◆ Exercise requirements:
Reproduce everything from the line containing "lyric [240, 825]" down to the end of the items below, unchanged and including both ends.

◆ Provided records:

****************************************

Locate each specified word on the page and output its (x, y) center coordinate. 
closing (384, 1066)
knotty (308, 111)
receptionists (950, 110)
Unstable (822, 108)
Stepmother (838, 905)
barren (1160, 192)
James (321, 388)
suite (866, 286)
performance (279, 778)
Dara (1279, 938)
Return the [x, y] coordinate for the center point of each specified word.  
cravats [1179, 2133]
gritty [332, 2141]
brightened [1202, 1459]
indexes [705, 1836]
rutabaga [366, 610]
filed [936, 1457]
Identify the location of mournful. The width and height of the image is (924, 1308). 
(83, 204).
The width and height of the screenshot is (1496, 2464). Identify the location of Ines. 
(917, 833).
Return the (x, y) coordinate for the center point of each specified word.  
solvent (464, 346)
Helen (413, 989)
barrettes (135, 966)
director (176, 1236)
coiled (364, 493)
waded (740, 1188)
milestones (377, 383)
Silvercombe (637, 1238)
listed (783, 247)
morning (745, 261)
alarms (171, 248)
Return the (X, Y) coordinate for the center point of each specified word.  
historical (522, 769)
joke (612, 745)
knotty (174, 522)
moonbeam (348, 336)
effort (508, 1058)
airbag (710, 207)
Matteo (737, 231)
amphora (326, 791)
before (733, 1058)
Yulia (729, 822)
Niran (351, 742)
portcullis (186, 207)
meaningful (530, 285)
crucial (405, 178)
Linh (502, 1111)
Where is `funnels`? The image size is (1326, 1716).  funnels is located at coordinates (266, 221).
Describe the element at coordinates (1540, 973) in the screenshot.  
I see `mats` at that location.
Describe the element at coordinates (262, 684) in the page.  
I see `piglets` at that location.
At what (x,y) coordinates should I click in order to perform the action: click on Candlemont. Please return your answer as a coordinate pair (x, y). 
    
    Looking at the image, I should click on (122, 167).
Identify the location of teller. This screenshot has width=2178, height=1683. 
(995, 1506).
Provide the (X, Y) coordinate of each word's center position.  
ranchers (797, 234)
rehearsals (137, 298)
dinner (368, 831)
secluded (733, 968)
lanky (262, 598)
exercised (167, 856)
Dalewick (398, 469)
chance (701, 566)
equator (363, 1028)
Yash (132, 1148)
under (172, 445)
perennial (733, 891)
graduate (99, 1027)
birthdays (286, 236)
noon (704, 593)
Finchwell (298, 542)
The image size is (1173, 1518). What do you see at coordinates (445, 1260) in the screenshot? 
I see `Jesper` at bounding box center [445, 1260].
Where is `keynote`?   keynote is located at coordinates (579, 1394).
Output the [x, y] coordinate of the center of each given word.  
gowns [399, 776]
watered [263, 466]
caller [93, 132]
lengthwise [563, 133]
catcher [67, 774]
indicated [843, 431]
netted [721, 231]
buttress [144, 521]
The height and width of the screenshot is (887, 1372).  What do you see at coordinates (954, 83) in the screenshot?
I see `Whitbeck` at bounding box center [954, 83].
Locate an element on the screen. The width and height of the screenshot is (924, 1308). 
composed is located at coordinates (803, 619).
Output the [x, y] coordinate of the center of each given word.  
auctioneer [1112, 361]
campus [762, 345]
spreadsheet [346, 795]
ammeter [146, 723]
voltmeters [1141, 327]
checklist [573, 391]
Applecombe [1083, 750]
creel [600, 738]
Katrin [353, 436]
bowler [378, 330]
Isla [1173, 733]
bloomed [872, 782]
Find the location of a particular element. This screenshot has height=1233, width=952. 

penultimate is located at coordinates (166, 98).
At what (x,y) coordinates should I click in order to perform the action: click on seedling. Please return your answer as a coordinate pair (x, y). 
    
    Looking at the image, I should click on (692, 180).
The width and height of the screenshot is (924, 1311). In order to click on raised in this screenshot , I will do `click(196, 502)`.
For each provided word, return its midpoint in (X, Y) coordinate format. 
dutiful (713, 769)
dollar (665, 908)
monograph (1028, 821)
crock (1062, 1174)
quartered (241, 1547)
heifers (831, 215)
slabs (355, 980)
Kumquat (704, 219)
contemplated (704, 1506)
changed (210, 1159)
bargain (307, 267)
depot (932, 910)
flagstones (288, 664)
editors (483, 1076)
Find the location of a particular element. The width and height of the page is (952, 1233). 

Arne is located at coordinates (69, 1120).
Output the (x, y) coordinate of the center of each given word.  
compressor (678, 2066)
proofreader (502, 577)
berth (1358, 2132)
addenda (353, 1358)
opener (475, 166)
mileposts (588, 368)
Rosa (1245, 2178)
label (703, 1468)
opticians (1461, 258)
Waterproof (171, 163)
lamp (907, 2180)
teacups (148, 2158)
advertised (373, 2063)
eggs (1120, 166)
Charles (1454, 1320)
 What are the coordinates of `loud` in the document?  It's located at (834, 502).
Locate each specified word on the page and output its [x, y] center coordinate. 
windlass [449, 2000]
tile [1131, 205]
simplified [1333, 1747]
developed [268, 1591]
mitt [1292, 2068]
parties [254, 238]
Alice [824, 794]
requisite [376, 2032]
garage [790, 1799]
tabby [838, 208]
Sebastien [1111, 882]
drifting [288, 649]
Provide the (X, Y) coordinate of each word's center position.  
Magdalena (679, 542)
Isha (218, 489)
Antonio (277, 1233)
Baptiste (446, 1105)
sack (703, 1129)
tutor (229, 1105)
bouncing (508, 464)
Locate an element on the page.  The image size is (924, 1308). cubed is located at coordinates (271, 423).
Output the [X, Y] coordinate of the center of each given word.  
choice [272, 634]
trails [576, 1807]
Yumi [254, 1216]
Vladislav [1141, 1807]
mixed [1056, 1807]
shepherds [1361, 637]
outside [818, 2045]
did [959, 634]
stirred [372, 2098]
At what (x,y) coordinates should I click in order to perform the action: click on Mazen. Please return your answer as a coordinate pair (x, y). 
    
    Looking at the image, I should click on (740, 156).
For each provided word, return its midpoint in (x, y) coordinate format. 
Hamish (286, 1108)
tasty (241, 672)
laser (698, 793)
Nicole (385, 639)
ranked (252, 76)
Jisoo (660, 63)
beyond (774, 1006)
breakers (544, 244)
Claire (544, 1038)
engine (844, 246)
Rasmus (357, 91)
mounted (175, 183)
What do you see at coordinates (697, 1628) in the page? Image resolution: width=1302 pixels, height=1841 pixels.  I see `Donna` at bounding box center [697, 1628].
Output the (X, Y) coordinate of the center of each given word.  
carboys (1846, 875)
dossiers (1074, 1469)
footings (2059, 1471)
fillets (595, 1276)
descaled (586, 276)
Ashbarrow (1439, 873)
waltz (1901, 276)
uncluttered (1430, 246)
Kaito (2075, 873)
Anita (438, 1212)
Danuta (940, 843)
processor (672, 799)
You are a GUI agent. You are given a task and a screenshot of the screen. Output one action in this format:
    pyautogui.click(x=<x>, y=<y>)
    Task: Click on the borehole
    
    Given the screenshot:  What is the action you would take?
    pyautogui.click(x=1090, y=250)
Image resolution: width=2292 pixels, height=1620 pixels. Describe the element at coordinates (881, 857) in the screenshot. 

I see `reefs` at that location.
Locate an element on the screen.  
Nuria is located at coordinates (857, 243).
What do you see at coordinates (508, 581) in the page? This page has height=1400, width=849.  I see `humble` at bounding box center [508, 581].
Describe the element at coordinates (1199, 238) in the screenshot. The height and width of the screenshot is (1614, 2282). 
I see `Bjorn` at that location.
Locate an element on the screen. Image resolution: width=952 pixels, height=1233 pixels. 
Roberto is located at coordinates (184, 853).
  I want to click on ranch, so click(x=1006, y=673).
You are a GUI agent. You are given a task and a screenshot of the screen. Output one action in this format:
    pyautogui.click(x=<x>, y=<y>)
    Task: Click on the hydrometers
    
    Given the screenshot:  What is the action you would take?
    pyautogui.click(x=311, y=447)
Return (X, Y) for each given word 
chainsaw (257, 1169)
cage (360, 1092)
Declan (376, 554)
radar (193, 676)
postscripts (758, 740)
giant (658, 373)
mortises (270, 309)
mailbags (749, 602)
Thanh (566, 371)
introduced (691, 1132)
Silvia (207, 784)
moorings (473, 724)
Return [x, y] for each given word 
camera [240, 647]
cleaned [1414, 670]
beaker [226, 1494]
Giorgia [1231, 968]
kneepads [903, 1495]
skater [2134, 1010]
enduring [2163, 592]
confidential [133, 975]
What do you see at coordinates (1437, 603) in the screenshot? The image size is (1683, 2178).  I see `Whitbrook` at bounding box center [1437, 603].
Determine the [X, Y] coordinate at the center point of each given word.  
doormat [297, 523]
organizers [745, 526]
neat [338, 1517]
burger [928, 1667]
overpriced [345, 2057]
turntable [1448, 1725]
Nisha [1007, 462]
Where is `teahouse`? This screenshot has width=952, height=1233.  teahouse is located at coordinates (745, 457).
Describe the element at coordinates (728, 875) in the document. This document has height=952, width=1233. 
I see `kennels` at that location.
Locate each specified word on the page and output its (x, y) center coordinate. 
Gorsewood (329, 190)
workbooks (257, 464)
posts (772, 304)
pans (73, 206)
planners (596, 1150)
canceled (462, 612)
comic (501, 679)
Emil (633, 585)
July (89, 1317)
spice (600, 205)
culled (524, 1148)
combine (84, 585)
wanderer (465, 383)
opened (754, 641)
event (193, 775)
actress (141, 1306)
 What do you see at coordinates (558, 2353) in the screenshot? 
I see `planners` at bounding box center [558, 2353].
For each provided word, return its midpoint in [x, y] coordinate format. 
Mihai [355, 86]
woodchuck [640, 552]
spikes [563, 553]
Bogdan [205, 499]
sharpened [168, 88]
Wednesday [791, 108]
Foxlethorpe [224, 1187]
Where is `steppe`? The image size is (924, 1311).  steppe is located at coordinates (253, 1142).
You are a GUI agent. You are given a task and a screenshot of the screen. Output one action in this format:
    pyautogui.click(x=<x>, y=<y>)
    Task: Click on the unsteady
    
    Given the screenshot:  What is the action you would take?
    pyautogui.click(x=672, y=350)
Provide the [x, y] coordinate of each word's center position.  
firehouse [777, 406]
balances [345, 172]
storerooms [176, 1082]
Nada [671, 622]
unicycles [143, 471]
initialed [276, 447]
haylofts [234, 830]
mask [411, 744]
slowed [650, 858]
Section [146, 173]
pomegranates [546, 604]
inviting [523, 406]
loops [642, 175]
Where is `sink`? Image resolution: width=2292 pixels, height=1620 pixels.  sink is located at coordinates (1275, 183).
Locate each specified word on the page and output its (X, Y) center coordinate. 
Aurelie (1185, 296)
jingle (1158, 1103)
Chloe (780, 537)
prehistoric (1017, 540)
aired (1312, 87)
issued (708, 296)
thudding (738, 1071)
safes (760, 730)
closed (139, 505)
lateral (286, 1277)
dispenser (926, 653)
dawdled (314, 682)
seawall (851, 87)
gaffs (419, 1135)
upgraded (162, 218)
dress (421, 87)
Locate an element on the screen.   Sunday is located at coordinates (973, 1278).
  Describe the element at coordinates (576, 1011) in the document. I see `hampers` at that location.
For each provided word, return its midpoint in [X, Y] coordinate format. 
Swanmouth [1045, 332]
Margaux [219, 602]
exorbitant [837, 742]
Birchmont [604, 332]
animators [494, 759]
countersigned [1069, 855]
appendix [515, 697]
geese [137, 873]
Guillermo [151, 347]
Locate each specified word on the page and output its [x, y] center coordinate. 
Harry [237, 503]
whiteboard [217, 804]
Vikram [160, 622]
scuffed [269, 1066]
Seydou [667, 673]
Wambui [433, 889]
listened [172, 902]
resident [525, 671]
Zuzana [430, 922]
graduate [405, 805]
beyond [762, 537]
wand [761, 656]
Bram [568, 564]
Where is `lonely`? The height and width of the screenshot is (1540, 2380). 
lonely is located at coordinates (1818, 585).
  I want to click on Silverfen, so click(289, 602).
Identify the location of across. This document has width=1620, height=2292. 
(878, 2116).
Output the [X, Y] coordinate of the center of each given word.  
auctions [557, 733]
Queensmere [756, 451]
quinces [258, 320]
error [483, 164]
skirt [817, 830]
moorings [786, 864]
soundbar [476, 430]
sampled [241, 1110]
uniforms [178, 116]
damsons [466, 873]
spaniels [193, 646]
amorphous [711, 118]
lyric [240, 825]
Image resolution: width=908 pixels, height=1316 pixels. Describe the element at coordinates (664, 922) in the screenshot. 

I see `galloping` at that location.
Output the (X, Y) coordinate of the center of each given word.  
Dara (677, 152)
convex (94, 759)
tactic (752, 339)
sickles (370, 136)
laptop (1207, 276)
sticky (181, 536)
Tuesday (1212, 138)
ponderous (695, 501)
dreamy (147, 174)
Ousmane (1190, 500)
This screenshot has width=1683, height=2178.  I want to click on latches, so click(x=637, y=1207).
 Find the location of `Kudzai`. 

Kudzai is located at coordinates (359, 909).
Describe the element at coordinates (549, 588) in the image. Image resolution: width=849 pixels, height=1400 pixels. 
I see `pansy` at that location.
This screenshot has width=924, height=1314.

****************************************

◆ Reply:
lyric [240, 825]
Image resolution: width=908 pixels, height=1316 pixels. Describe the element at coordinates (664, 922) in the screenshot. 

I see `galloping` at that location.
Output the (X, Y) coordinate of the center of each given word.  
Dara (677, 152)
convex (94, 759)
tactic (752, 339)
sickles (370, 136)
laptop (1207, 276)
sticky (181, 536)
Tuesday (1212, 138)
ponderous (695, 501)
dreamy (147, 174)
Ousmane (1190, 500)
This screenshot has width=1683, height=2178.  I want to click on latches, so click(x=637, y=1207).
 Find the location of `Kudzai`. 

Kudzai is located at coordinates (359, 909).
Describe the element at coordinates (549, 588) in the image. Image resolution: width=849 pixels, height=1400 pixels. 
I see `pansy` at that location.
This screenshot has width=924, height=1314.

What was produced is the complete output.